### [Exercise]
Lines to be reproduced exactly: the one that holds "(341, 157) = (437, 385): none" and all those after it through the end of the data. Include no others.

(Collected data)
· · · ·
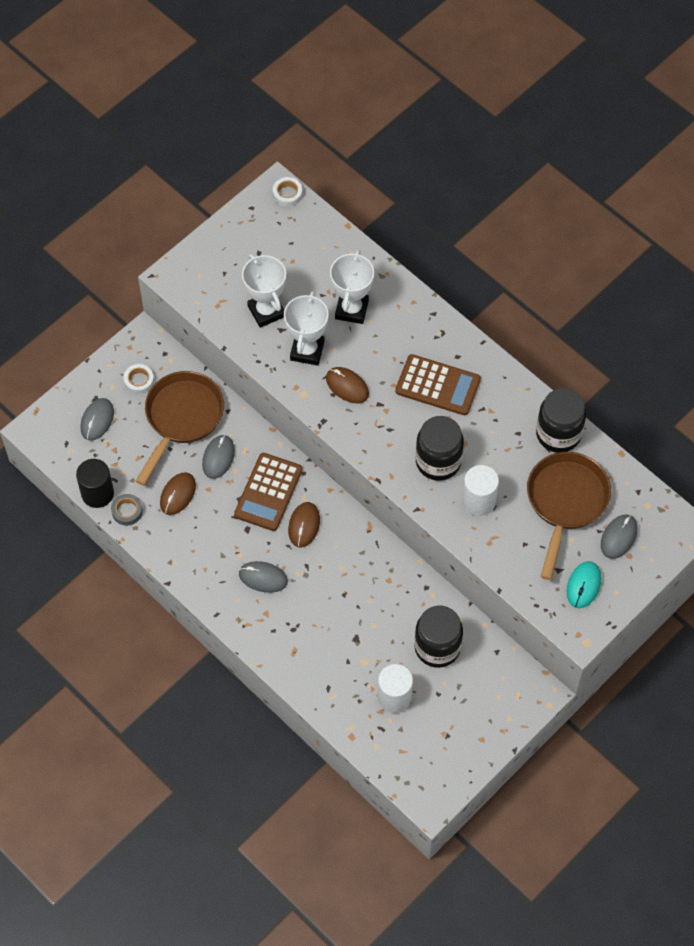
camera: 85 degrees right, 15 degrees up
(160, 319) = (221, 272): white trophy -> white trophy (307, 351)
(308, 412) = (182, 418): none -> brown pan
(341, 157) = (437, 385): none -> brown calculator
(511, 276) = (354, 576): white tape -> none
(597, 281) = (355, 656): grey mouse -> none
· · · ·
### [Written response]
(341, 157) = (437, 385): none -> brown calculator
(511, 276) = (354, 576): white tape -> none
(597, 281) = (355, 656): grey mouse -> none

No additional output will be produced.